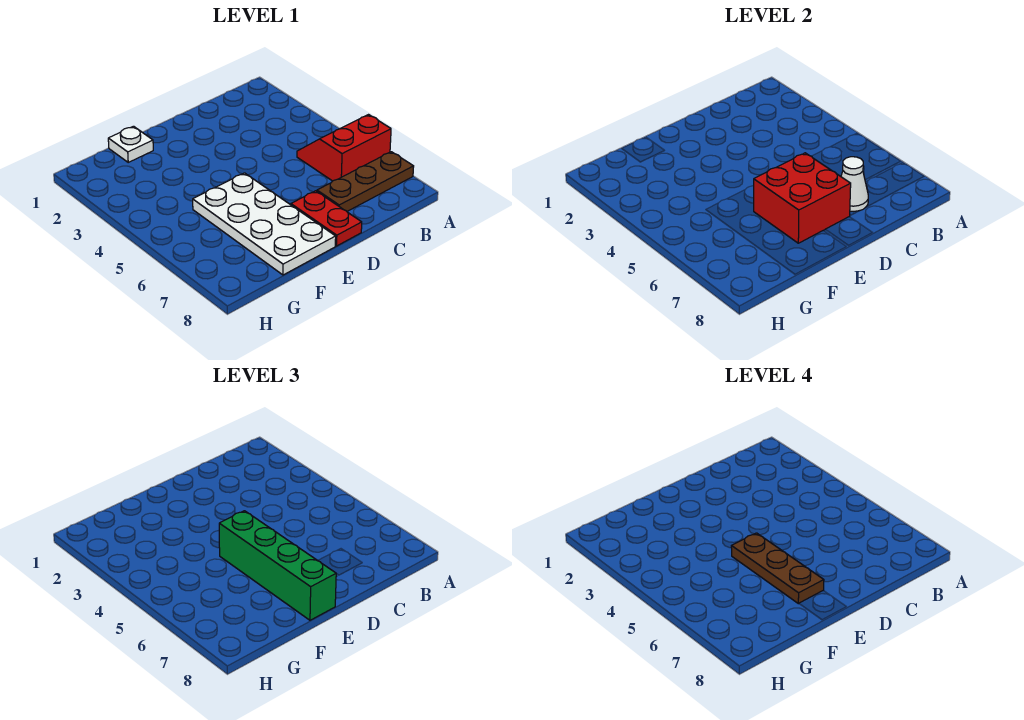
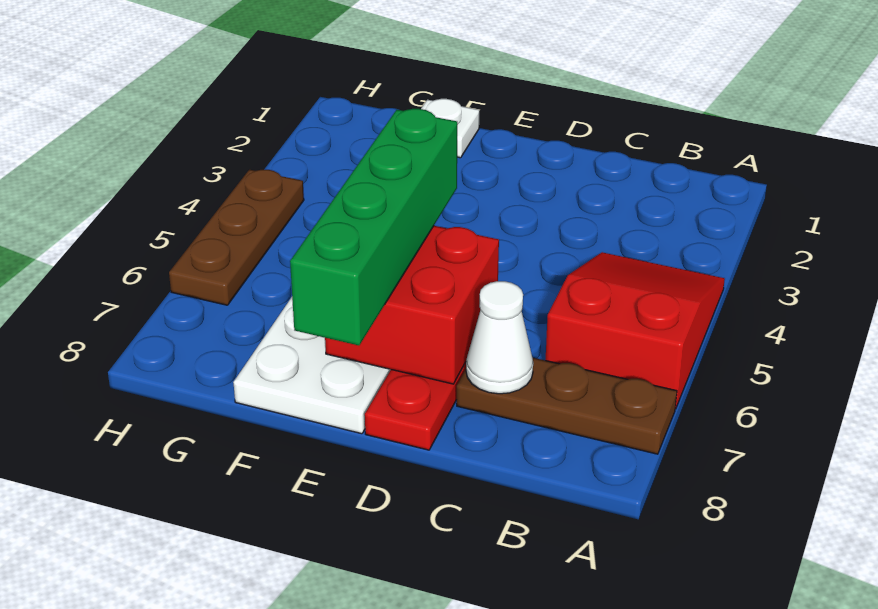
red slope A5:B6 level 1 top 6 -> red slope A4:B6 level 1 top 6
brown plate E5:E7 level 4 -> brown plate H4:H6 level 1

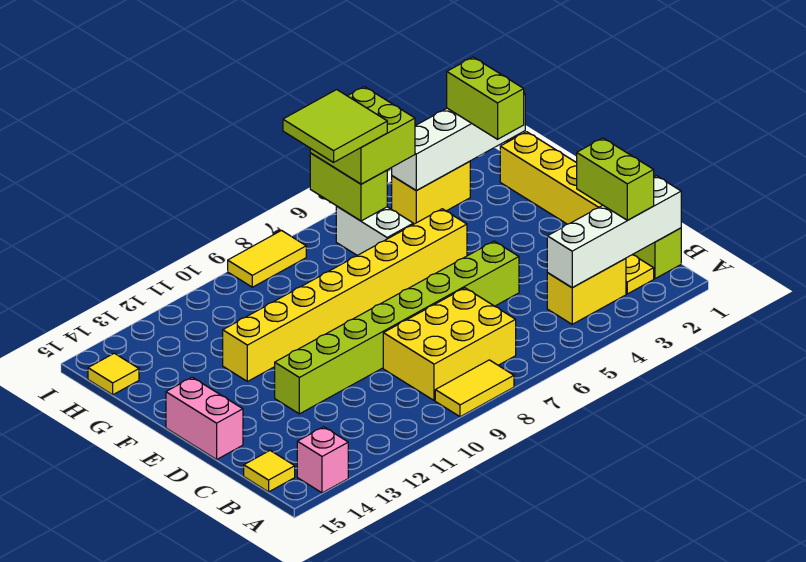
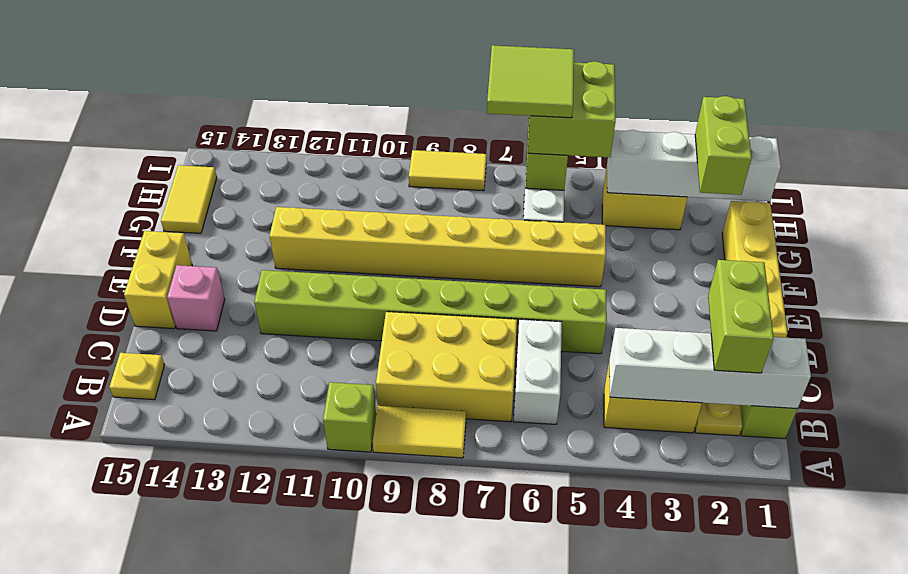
none -> lime brick A10 level 1
pink brick A14 level 1 -> pink brick D14 level 1
none -> white brick B6:C6 level 1
yellow tile B15 level 1 -> yellow plate B15 level 1
pink brick D15:E15 level 1 -> yellow brick D15:E15 level 1
yellow tile H15 level 1 -> yellow tile G15:H15 level 1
━━━
Leave the pictures out and reproduce each record exactly as written.

◆ RESULT OF THIS EXERCISE ◆
red slope A5:B6 level 1 top 6 -> red slope A4:B6 level 1 top 6
brown plate E5:E7 level 4 -> brown plate H4:H6 level 1

none -> lime brick A10 level 1
pink brick A14 level 1 -> pink brick D14 level 1
none -> white brick B6:C6 level 1
yellow tile B15 level 1 -> yellow plate B15 level 1
pink brick D15:E15 level 1 -> yellow brick D15:E15 level 1
yellow tile H15 level 1 -> yellow tile G15:H15 level 1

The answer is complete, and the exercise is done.